WHAT IS NEEDED = Write out every line of the data below as a JSON list of strings, one string per line, skipping any blank lines.

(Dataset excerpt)
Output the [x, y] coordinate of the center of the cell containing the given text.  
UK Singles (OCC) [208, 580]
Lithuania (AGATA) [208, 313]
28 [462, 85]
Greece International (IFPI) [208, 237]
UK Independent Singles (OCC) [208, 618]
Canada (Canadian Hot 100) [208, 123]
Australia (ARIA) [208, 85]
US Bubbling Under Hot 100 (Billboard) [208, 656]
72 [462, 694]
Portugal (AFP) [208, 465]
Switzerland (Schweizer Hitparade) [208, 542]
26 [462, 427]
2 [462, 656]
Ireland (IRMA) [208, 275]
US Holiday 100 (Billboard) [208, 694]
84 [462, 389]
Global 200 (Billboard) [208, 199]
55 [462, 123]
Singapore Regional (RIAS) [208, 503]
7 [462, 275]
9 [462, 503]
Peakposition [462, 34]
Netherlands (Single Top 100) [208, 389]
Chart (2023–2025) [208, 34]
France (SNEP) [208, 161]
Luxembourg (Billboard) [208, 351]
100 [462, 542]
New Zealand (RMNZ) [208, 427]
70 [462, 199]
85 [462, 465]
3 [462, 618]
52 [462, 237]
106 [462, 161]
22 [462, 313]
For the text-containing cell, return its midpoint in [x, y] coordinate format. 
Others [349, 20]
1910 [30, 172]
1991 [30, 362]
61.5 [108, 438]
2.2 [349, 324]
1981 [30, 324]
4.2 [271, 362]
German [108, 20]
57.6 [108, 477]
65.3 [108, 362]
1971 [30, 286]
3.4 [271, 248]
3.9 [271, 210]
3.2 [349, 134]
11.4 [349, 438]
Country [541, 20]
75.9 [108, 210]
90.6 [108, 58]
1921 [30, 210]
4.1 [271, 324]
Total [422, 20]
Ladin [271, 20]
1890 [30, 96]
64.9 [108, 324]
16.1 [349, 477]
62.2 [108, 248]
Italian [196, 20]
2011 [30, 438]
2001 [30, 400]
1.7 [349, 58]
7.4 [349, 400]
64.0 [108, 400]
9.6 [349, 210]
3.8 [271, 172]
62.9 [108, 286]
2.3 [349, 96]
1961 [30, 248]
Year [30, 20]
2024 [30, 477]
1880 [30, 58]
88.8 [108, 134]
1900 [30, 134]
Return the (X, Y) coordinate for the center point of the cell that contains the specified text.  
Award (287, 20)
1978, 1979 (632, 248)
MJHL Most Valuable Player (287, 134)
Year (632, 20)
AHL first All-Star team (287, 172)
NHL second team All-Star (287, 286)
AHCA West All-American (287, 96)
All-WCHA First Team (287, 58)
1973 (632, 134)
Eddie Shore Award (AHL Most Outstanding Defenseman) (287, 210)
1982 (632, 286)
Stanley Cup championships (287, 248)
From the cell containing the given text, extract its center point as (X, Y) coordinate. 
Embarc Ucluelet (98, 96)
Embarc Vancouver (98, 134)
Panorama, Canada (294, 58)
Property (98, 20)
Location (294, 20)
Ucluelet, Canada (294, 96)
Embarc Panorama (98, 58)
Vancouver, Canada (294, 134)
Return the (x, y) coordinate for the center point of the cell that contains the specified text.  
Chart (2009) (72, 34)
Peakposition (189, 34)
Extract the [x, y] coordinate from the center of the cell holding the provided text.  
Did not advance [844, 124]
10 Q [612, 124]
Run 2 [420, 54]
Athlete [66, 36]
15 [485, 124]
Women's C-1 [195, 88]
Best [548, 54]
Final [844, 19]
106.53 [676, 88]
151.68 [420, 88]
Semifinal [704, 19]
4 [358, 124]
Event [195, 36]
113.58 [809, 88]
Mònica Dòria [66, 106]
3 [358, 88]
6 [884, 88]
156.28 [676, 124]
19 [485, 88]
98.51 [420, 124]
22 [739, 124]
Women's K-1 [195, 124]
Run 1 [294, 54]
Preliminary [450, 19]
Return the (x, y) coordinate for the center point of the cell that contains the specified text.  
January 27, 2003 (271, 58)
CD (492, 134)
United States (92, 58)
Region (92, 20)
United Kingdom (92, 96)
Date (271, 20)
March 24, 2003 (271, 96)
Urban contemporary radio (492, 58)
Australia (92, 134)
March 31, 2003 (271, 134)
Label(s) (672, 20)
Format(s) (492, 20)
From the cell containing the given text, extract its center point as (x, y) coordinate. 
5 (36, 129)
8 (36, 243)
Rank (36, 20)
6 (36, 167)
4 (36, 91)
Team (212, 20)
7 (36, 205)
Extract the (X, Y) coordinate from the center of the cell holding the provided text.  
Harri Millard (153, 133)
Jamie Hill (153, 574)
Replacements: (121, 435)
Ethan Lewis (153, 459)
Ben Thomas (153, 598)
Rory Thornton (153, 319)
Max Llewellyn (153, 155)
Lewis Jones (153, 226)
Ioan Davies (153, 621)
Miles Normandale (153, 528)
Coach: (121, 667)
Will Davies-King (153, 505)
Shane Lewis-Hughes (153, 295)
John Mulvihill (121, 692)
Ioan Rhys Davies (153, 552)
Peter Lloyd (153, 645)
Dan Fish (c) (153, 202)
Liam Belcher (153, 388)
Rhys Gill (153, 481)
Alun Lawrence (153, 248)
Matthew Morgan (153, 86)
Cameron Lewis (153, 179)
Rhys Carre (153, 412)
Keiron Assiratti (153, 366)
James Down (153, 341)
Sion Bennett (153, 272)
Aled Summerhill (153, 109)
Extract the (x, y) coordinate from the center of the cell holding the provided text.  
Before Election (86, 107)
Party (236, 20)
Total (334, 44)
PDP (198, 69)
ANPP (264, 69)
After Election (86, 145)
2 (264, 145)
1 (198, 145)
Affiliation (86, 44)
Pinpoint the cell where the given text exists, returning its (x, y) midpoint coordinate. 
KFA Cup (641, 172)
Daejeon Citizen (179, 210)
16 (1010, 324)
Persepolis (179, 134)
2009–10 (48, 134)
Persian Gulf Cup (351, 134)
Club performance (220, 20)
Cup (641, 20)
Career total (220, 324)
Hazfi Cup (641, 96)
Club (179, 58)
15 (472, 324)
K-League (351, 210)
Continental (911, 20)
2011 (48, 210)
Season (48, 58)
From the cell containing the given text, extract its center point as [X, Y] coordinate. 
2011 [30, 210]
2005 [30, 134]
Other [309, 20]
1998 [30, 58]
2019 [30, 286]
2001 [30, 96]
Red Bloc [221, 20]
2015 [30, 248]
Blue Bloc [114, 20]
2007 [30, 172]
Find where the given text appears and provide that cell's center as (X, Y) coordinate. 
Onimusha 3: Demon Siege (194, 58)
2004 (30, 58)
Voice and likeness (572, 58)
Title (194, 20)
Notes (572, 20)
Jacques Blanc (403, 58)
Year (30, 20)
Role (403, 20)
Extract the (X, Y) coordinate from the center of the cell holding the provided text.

SOLUTION FOR THIS EXERCISE =
[
  "Output the [x, y] coordinate of the center of the cell containing the given text.  ",
  "UK Singles (OCC) [208, 580]",
  "Lithuania (AGATA) [208, 313]",
  "28 [462, 85]",
  "Greece International (IFPI) [208, 237]",
  "UK Independent Singles (OCC) [208, 618]",
  "Canada (Canadian Hot 100) [208, 123]",
  "Australia (ARIA) [208, 85]",
  "US Bubbling Under Hot 100 (Billboard) [208, 656]",
  "72 [462, 694]",
  "Portugal (AFP) [208, 465]",
  "Switzerland (Schweizer Hitparade) [208, 542]",
  "26 [462, 427]",
  "2 [462, 656]",
  "Ireland (IRMA) [208, 275]",
  "US Holiday 100 (Billboard) [208, 694]",
  "84 [462, 389]",
  "Global 200 (Billboard) [208, 199]",
  "55 [462, 123]",
  "Singapore Regional (RIAS) [208, 503]",
  "7 [462, 275]",
  "9 [462, 503]",
  "Peakposition [462, 34]",
  "Netherlands (Single Top 100) [208, 389]",
  "Chart (2023–2025) [208, 34]",
  "France (SNEP) [208, 161]",
  "Luxembourg (Billboard) [208, 351]",
  "100 [462, 542]",
  "New Zealand (RMNZ) [208, 427]",
  "70 [462, 199]",
  "85 [462, 465]",
  "3 [462, 618]",
  "52 [462, 237]",
  "106 [462, 161]",
  "22 [462, 313]",
  "For the text-containing cell, return its midpoint in [x, y] coordinate format. ",
  "Others [349, 20]",
  "1910 [30, 172]",
  "1991 [30, 362]",
  "61.5 [108, 438]",
  "2.2 [349, 324]",
  "1981 [30, 324]",
  "4.2 [271, 362]",
  "German [108, 20]",
  "57.6 [108, 477]",
  "65.3 [108, 362]",
  "1971 [30, 286]",
  "3.4 [271, 248]",
  "3.9 [271, 210]",
  "3.2 [349, 134]",
  "11.4 [349, 438]",
  "Country [541, 20]",
  "75.9 [108, 210]",
  "90.6 [108, 58]",
  "1921 [30, 210]",
  "4.1 [271, 324]",
  "Total [422, 20]",
  "Ladin [271, 20]",
  "1890 [30, 96]",
  "64.9 [108, 324]",
  "16.1 [349, 477]",
  "62.2 [108, 248]",
  "Italian [196, 20]",
  "2011 [30, 438]",
  "2001 [30, 400]",
  "1.7 [349, 58]",
  "7.4 [349, 400]",
  "64.0 [108, 400]",
  "9.6 [349, 210]",
  "3.8 [271, 172]",
  "62.9 [108, 286]",
  "2.3 [349, 96]",
  "1961 [30, 248]",
  "Year [30, 20]",
  "2024 [30, 477]",
  "1880 [30, 58]",
  "88.8 [108, 134]",
  "1900 [30, 134]",
  "Return the (X, Y) coordinate for the center point of the cell that contains the specified text.  ",
  "Award (287, 20)",
  "1978, 1979 (632, 248)",
  "MJHL Most Valuable Player (287, 134)",
  "Year (632, 20)",
  "AHL first All-Star team (287, 172)",
  "NHL second team All-Star (287, 286)",
  "AHCA West All-American (287, 96)",
  "All-WCHA First Team (287, 58)",
  "1973 (632, 134)",
  "Eddie Shore Award (AHL Most Outstanding Defenseman) (287, 210)",
  "1982 (632, 286)",
  "Stanley Cup championships (287, 248)",
  "From the cell containing the given text, extract its center point as (X, Y) coordinate. ",
  "Embarc Ucluelet (98, 96)",
  "Embarc Vancouver (98, 134)",
  "Panorama, Canada (294, 58)",
  "Property (98, 20)",
  "Location (294, 20)",
  "Ucluelet, Canada (294, 96)",
  "Embarc Panorama (98, 58)",
  "Vancouver, Canada (294, 134)",
  "Return the (x, y) coordinate for the center point of the cell that contains the specified text.  ",
  "Chart (2009) (72, 34)",
  "Peakposition (189, 34)",
  "Extract the [x, y] coordinate from the center of the cell holding the provided text.  ",
  "Did not advance [844, 124]",
  "10 Q [612, 124]",
  "Run 2 [420, 54]",
  "Athlete [66, 36]",
  "15 [485, 124]",
  "Women's C-1 [195, 88]",
  "Best [548, 54]",
  "Final [844, 19]",
  "106.53 [676, 88]",
  "151.68 [420, 88]",
  "Semifinal [704, 19]",
  "4 [358, 124]",
  "Event [195, 36]",
  "113.58 [809, 88]",
  "Mònica Dòria [66, 106]",
  "3 [358, 88]",
  "6 [884, 88]",
  "156.28 [676, 124]",
  "19 [485, 88]",
  "98.51 [420, 124]",
  "22 [739, 124]",
  "Women's K-1 [195, 124]",
  "Run 1 [294, 54]",
  "Preliminary [450, 19]",
  "Return the (x, y) coordinate for the center point of the cell that contains the specified text.  ",
  "January 27, 2003 (271, 58)",
  "CD (492, 134)",
  "United States (92, 58)",
  "Region (92, 20)",
  "United Kingdom (92, 96)",
  "Date (271, 20)",
  "March 24, 2003 (271, 96)",
  "Urban contemporary radio (492, 58)",
  "Australia (92, 134)",
  "March 31, 2003 (271, 134)",
  "Label(s) (672, 20)",
  "Format(s) (492, 20)",
  "From the cell containing the given text, extract its center point as (x, y) coordinate. ",
  "5 (36, 129)",
  "8 (36, 243)",
  "Rank (36, 20)",
  "6 (36, 167)",
  "4 (36, 91)",
  "Team (212, 20)",
  "7 (36, 205)",
  "Extract the (X, Y) coordinate from the center of the cell holding the provided text.  ",
  "Harri Millard (153, 133)",
  "Jamie Hill (153, 574)",
  "Replacements: (121, 435)",
  "Ethan Lewis (153, 459)",
  "Ben Thomas (153, 598)",
  "Rory Thornton (153, 319)",
  "Max Llewellyn (153, 155)",
  "Lewis Jones (153, 226)",
  "Ioan Davies (153, 621)",
  "Miles Normandale (153, 528)",
  "Coach: (121, 667)",
  "Will Davies-King (153, 505)",
  "Shane Lewis-Hughes (153, 295)",
  "John Mulvihill (121, 692)",
  "Ioan Rhys Davies (153, 552)",
  "Peter Lloyd (153, 645)",
  "Dan Fish (c) (153, 202)",
  "Liam Belcher (153, 388)",
  "Rhys Gill (153, 481)",
  "Alun Lawrence (153, 248)",
  "Matthew Morgan (153, 86)",
  "Cameron Lewis (153, 179)",
  "Rhys Carre (153, 412)",
  "Keiron Assiratti (153, 366)",
  "James Down (153, 341)",
  "Sion Bennett (153, 272)",
  "Aled Summerhill (153, 109)",
  "Extract the (x, y) coordinate from the center of the cell holding the provided text.  ",
  "Before Election (86, 107)",
  "Party (236, 20)",
  "Total (334, 44)",
  "PDP (198, 69)",
  "ANPP (264, 69)",
  "After Election (86, 145)",
  "2 (264, 145)",
  "1 (198, 145)",
  "Affiliation (86, 44)",
  "Pinpoint the cell where the given text exists, returning its (x, y) midpoint coordinate. ",
  "KFA Cup (641, 172)",
  "Daejeon Citizen (179, 210)",
  "16 (1010, 324)",
  "Persepolis (179, 134)",
  "2009–10 (48, 134)",
  "Persian Gulf Cup (351, 134)",
  "Club performance (220, 20)",
  "Cup (641, 20)",
  "Career total (220, 324)",
  "Hazfi Cup (641, 96)",
  "Club (179, 58)",
  "15 (472, 324)",
  "K-League (351, 210)",
  "Continental (911, 20)",
  "2011 (48, 210)",
  "Season (48, 58)",
  "From the cell containing the given text, extract its center point as [X, Y] coordinate. ",
  "2011 [30, 210]",
  "2005 [30, 134]",
  "Other [309, 20]",
  "1998 [30, 58]",
  "2019 [30, 286]",
  "2001 [30, 96]",
  "Red Bloc [221, 20]",
  "2015 [30, 248]",
  "Blue Bloc [114, 20]",
  "2007 [30, 172]",
  "Find where the given text appears and provide that cell's center as (X, Y) coordinate. ",
  "Onimusha 3: Demon Siege (194, 58)",
  "2004 (30, 58)",
  "Voice and likeness (572, 58)",
  "Title (194, 20)",
  "Notes (572, 20)",
  "Jacques Blanc (403, 58)",
  "Year (30, 20)",
  "Role (403, 20)",
  "Extract the (X, Y) coordinate from the center of the cell holding the provided text."
]